Material shown: Begin

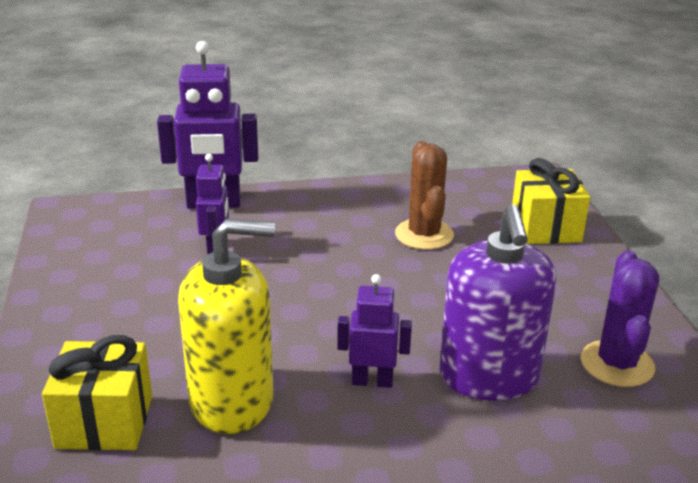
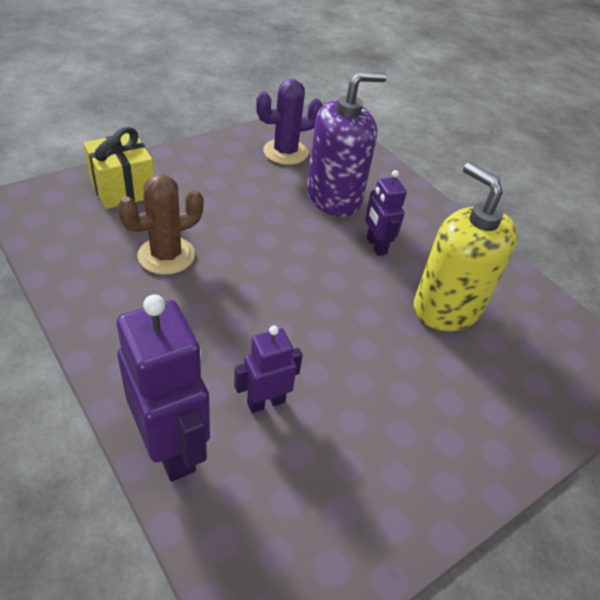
camera: 120 degrees left, 15 degrees up
(104, 421) = (521, 369): yellow gift -> none

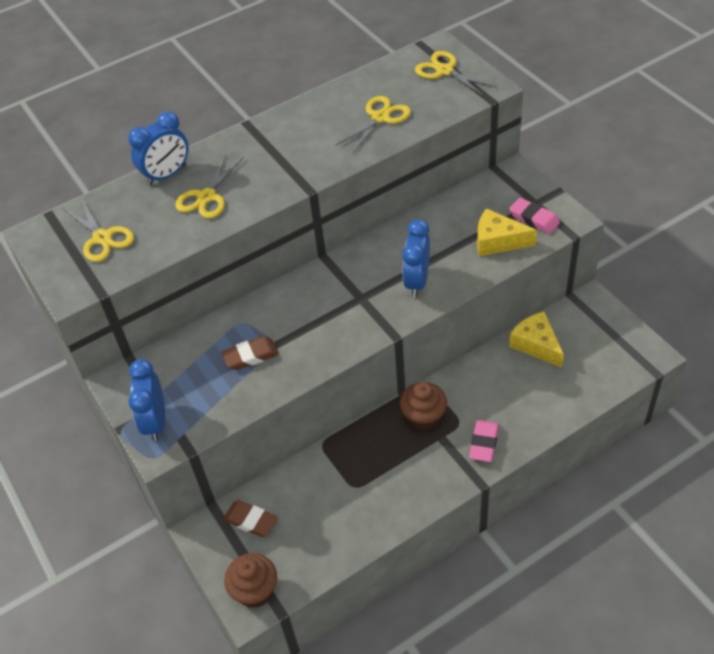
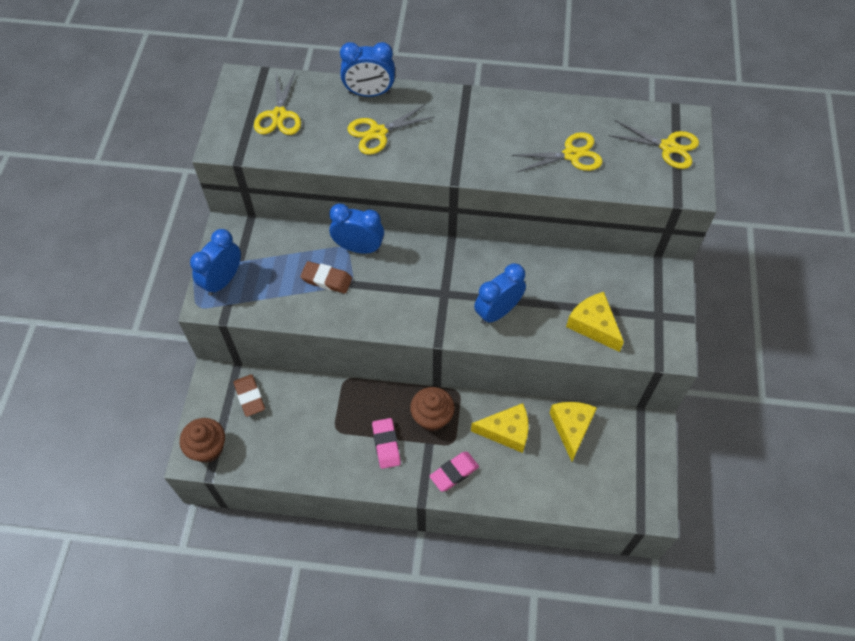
camera: 35 degrees right, 10 degrees up
(253, 314) = (358, 248): none -> blue clock
(444, 71) = (668, 147): yellow scissors -> yellow scissors turned 120 degrees clockwise
(491, 383) = (506, 431): none -> yellow cheese
(534, 219) = (642, 328): pink eraser -> pink eraser (386, 444)

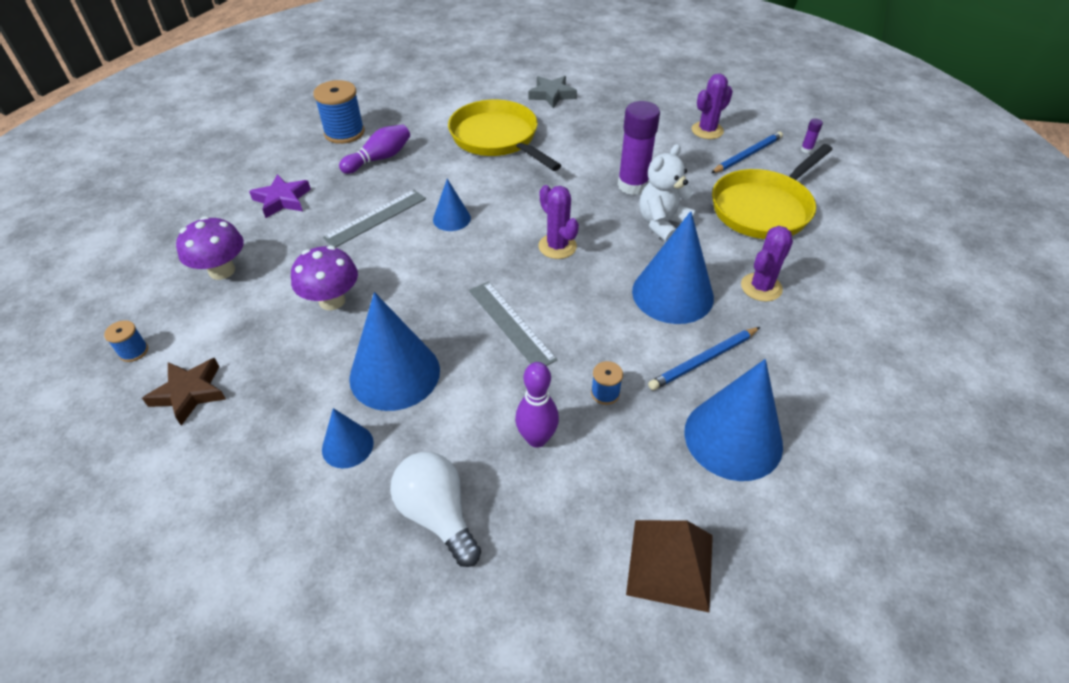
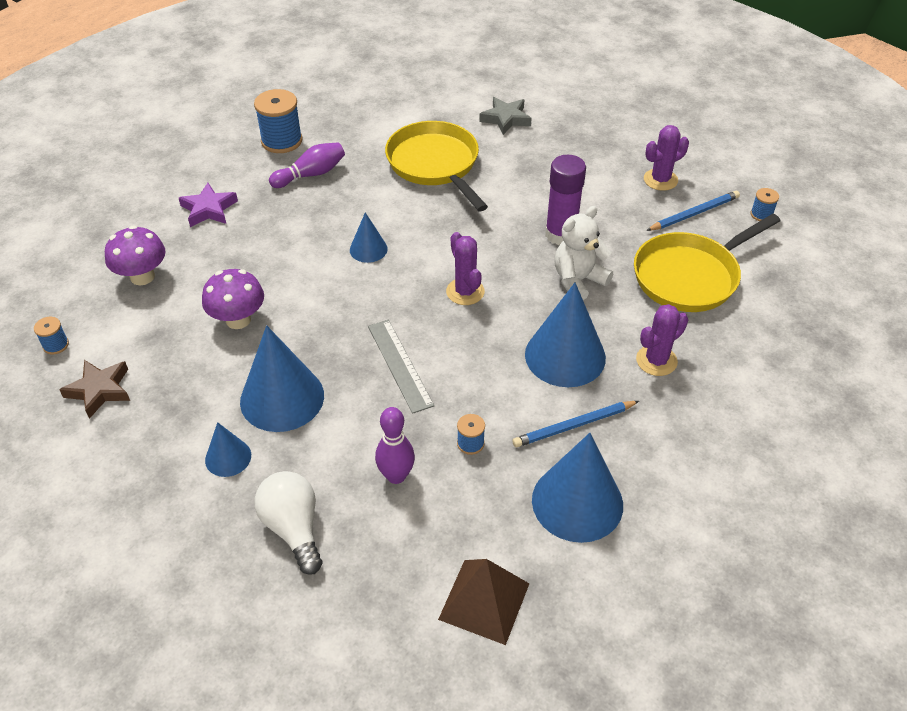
camera: 10 degrees right, 0 degrees up
(376, 218) = (295, 239): grey ruler -> none
(806, 149) = (761, 214): purple glue stick -> blue spool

Material shown: End

• [Request] Please hand back every entry above exactly, with no images in the copy.

• [Solution to this problem]
camera: 120 degrees left, 15 degrees up
(104, 421) = (521, 369): yellow gift -> none

camera: 35 degrees right, 10 degrees up
(253, 314) = (358, 248): none -> blue clock
(444, 71) = (668, 147): yellow scissors -> yellow scissors turned 120 degrees clockwise
(491, 383) = (506, 431): none -> yellow cheese
(534, 219) = (642, 328): pink eraser -> pink eraser (386, 444)

camera: 10 degrees right, 0 degrees up
(376, 218) = (295, 239): grey ruler -> none
(806, 149) = (761, 214): purple glue stick -> blue spool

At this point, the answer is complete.